### WORK ITEM
Once you reach the line that contains "brown lamp: 1 -> 2", retype it and every line after it exactly, ending with the last line of the entries.

**** SUPPLIED DATA

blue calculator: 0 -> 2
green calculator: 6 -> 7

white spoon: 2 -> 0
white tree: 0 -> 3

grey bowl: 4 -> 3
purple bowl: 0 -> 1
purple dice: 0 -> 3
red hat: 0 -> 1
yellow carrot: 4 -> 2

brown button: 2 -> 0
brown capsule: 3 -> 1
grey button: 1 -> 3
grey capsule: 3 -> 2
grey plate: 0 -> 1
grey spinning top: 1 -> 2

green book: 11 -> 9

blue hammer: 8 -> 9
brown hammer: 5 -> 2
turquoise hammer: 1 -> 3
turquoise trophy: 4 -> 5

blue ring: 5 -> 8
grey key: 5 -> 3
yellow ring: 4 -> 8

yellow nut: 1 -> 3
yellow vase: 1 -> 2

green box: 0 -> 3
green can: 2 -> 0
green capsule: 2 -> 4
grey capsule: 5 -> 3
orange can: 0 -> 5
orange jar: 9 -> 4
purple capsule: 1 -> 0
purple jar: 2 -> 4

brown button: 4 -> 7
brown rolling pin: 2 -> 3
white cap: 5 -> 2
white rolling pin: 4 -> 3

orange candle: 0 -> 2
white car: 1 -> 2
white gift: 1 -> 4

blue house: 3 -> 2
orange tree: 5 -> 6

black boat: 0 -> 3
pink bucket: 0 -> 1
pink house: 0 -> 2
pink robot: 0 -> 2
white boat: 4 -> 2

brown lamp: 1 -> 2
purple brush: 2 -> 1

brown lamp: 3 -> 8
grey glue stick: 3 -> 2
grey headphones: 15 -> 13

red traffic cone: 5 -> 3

********

### EXERCISE RESPONSE
brown lamp: 1 -> 2
purple brush: 2 -> 1

brown lamp: 3 -> 8
grey glue stick: 3 -> 2
grey headphones: 15 -> 13

red traffic cone: 5 -> 3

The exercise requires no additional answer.